BEGIN Information supplied
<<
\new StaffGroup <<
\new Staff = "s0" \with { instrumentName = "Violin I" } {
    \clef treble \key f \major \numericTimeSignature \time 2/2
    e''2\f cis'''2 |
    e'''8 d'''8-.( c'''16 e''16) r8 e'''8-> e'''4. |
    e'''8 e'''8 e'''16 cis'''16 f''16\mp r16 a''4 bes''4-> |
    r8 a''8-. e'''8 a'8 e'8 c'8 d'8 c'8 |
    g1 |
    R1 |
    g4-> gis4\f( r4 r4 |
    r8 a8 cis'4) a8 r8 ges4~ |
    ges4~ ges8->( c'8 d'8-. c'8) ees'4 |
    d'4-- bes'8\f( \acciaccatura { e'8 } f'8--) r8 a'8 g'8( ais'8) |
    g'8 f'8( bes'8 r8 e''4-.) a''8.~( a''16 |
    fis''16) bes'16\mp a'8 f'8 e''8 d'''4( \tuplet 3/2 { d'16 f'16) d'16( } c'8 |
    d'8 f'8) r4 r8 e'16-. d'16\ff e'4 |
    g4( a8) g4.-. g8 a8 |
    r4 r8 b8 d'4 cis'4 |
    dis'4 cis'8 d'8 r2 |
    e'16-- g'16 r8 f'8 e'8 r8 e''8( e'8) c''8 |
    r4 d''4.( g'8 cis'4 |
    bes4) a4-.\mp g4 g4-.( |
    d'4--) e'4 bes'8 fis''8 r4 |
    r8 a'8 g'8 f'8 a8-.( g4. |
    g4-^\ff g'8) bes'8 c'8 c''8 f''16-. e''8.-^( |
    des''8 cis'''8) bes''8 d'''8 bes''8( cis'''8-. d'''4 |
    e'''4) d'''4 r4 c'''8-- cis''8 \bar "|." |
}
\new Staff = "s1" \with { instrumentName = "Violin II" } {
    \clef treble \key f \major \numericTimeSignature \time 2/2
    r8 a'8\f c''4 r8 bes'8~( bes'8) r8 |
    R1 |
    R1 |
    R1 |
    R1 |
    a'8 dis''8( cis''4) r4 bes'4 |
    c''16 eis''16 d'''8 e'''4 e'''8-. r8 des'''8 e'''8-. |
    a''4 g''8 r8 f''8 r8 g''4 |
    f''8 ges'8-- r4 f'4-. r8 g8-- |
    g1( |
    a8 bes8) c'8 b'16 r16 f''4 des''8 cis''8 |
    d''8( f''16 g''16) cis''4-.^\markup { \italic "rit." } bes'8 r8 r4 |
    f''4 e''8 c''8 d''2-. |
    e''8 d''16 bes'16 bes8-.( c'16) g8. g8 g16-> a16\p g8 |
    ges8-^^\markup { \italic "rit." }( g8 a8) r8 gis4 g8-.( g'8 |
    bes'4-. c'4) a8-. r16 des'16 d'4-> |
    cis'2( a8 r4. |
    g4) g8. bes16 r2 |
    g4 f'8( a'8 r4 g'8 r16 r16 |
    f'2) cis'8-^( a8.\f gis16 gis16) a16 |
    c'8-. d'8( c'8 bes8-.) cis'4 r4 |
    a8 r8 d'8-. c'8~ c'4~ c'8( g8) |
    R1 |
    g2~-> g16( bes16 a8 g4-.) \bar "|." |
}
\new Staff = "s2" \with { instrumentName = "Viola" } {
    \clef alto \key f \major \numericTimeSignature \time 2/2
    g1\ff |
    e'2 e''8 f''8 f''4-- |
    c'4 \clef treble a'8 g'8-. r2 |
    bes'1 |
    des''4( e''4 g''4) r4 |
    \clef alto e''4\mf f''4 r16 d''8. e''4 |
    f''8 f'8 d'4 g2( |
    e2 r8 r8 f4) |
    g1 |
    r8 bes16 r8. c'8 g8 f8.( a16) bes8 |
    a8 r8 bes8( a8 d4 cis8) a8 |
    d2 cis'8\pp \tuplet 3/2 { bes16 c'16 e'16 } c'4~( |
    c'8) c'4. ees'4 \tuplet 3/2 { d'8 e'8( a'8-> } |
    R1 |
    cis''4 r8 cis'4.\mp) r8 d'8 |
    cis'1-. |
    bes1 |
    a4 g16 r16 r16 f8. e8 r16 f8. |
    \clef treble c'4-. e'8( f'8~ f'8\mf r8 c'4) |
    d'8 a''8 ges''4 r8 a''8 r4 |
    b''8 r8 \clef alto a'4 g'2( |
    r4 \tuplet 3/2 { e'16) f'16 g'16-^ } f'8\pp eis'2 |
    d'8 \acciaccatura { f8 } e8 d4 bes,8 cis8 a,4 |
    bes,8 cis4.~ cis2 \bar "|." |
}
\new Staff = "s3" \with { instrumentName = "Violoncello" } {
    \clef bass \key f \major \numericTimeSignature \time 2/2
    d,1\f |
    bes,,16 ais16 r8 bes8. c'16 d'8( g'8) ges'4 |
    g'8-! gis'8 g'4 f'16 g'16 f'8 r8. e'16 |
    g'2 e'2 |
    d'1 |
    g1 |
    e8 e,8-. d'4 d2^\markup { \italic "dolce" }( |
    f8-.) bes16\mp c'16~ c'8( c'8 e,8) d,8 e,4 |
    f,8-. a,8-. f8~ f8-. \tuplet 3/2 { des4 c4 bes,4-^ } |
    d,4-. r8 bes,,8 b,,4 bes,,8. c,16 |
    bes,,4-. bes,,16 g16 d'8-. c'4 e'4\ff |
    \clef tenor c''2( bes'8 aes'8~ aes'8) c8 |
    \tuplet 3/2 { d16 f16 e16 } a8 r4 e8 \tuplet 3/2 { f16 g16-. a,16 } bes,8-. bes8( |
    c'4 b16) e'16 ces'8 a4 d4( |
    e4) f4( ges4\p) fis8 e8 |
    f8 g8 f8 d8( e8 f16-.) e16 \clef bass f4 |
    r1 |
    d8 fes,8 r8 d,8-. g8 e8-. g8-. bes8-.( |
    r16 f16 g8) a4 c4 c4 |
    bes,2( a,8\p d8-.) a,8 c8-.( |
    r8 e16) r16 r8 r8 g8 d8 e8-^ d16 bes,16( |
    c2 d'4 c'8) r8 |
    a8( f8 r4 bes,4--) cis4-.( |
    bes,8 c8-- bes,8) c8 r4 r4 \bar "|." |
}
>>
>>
END Information supplied
BEGIN Information supplied
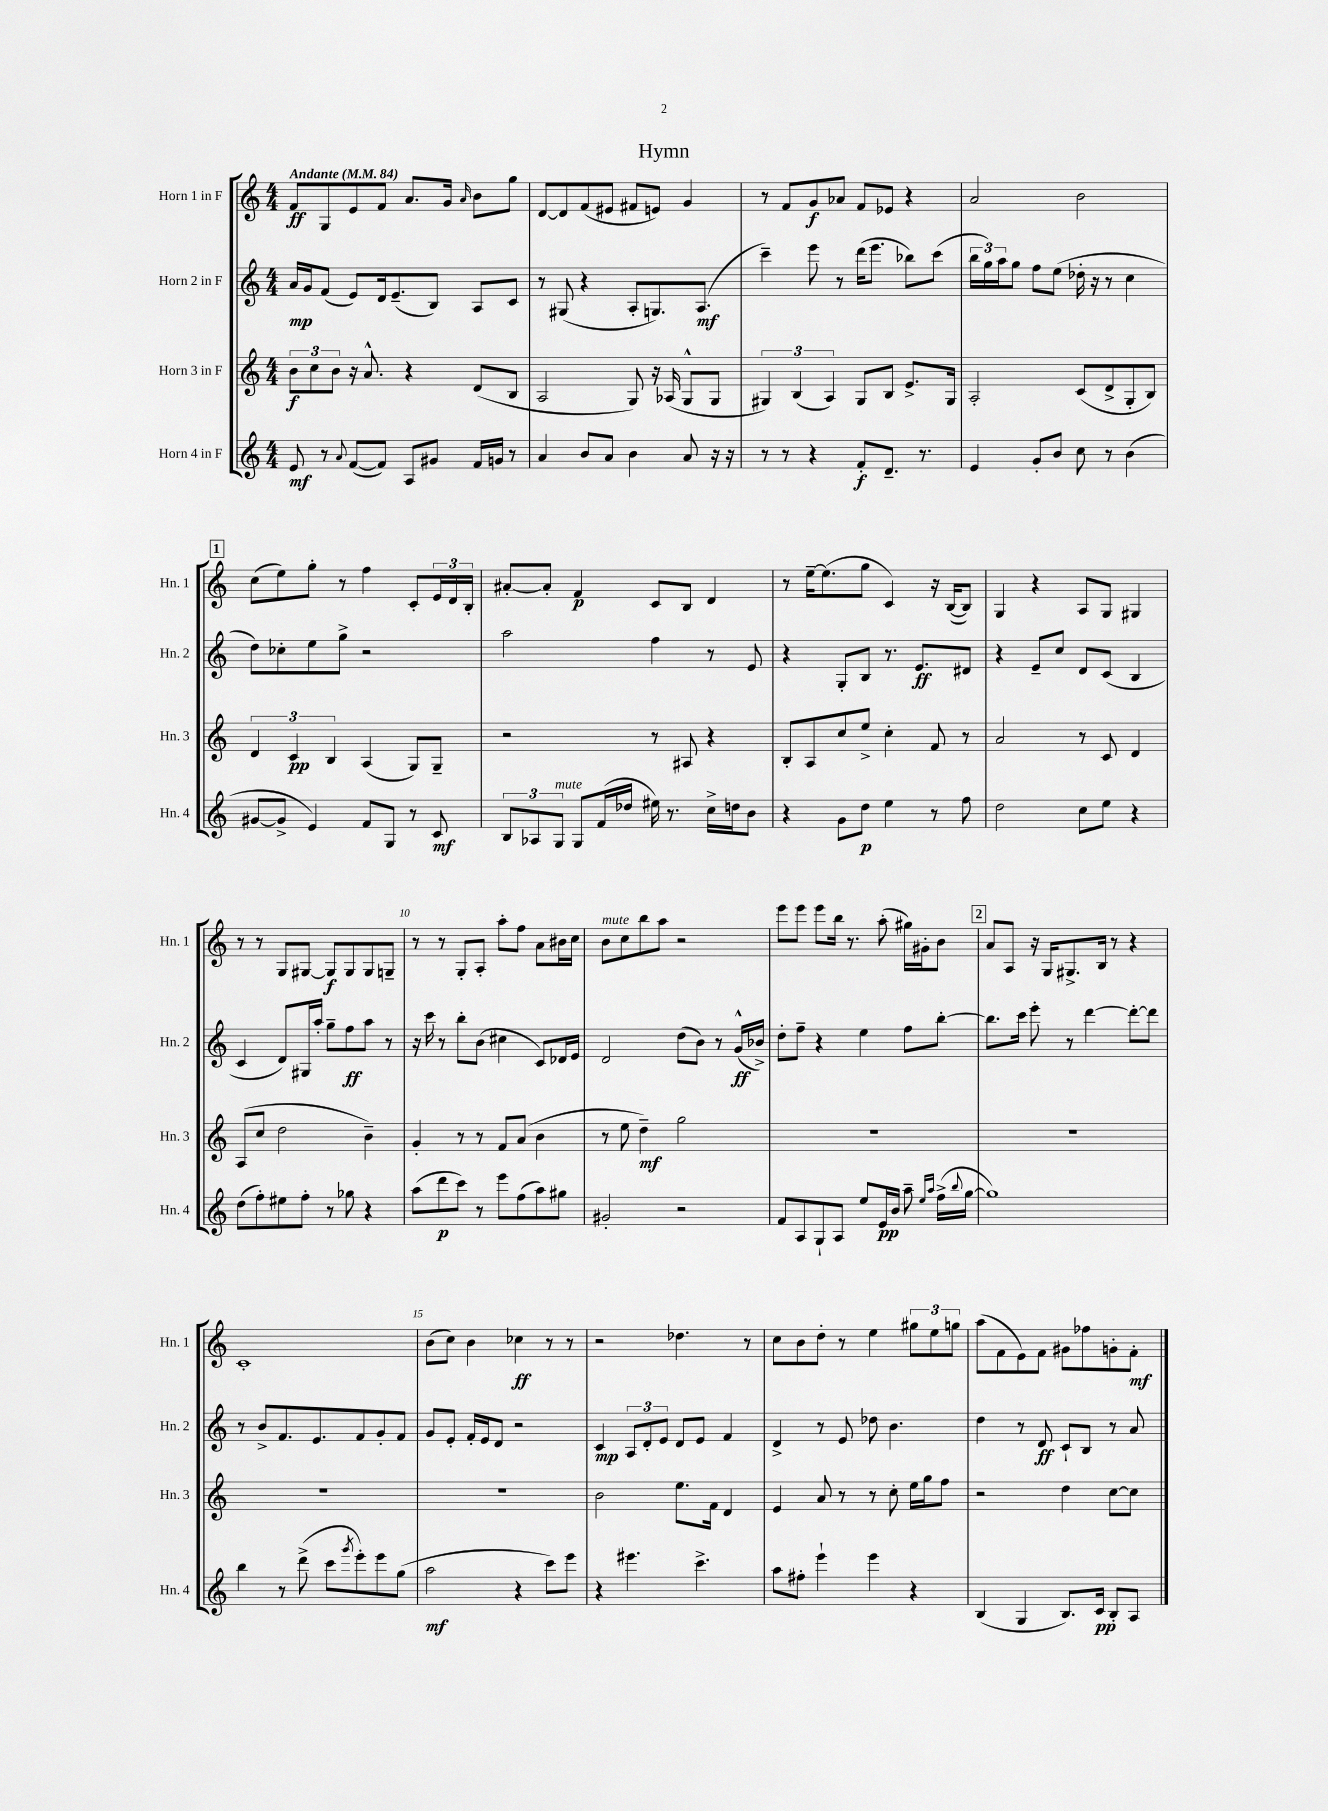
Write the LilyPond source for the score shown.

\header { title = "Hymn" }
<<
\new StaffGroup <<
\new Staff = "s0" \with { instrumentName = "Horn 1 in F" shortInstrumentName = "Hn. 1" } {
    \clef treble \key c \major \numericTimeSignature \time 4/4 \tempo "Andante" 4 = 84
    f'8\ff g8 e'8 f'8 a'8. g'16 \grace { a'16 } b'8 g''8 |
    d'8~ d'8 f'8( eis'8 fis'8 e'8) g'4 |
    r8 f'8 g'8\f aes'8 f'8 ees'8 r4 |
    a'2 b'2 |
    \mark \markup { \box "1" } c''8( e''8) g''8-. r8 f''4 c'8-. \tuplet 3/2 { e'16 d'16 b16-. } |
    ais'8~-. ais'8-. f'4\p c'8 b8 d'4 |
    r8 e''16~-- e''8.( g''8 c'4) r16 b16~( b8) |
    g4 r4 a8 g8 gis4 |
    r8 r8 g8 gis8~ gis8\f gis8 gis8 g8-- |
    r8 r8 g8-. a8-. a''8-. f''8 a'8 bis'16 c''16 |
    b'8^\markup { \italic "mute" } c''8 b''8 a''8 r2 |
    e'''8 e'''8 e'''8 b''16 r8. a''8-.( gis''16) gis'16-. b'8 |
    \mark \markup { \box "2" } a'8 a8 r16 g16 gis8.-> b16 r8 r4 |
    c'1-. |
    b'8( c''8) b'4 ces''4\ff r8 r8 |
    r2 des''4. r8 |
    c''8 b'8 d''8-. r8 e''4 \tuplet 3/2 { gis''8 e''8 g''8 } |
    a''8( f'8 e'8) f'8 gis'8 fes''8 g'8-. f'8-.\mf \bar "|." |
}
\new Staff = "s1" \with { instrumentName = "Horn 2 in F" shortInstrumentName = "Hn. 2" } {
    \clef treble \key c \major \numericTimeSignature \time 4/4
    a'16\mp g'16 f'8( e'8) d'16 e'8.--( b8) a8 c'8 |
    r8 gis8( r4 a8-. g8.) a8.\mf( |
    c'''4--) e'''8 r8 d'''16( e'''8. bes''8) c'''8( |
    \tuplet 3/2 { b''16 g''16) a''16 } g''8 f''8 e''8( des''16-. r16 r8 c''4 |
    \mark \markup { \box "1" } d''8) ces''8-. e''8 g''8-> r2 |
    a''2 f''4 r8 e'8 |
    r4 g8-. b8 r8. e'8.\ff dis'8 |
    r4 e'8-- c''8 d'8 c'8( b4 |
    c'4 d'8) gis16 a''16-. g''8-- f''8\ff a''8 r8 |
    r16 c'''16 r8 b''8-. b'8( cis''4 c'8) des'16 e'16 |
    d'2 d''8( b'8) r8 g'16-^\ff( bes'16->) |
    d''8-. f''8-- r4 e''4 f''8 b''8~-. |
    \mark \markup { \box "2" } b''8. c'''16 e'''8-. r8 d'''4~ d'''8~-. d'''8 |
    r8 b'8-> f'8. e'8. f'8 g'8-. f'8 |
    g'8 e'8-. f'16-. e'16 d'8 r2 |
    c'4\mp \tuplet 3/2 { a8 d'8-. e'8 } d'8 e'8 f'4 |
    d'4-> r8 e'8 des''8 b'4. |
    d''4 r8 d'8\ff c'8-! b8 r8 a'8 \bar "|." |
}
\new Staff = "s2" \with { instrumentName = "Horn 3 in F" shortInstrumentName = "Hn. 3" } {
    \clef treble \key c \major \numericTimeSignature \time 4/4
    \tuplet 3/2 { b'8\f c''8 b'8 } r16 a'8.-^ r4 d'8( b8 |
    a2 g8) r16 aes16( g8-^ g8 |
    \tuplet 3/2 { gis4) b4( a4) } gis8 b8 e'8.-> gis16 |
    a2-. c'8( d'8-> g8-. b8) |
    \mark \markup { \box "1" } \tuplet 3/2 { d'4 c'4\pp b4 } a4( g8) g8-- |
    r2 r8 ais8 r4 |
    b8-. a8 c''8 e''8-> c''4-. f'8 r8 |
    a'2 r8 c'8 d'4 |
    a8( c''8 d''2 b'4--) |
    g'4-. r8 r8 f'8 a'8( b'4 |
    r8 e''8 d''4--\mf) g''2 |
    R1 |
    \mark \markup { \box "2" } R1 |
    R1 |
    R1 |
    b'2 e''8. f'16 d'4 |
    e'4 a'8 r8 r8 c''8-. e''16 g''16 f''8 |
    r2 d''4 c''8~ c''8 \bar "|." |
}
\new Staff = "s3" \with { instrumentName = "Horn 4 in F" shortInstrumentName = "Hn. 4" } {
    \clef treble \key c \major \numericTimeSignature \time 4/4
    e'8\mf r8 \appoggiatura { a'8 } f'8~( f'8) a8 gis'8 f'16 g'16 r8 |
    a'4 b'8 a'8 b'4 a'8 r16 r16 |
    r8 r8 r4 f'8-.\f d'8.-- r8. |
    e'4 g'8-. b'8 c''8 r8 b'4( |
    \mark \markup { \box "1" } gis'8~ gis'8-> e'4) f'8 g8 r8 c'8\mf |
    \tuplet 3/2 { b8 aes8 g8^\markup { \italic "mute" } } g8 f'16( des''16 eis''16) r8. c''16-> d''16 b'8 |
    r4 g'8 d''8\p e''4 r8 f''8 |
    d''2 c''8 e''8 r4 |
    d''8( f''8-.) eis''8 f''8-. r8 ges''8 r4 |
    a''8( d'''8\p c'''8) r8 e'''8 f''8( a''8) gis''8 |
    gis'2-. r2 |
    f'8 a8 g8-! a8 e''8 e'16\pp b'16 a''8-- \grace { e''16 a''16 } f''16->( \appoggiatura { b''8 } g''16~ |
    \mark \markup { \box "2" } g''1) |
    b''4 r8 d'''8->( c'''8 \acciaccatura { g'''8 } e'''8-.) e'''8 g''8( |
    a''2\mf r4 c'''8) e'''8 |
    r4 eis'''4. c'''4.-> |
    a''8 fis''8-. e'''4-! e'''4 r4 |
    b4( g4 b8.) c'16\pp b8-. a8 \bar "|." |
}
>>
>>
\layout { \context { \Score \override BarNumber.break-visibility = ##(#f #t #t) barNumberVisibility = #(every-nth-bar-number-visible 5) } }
END Information supplied
Aim of the exercise. How many lines of the items above contain the string "Horn"? Reply with the number alone.

Response to this task. 4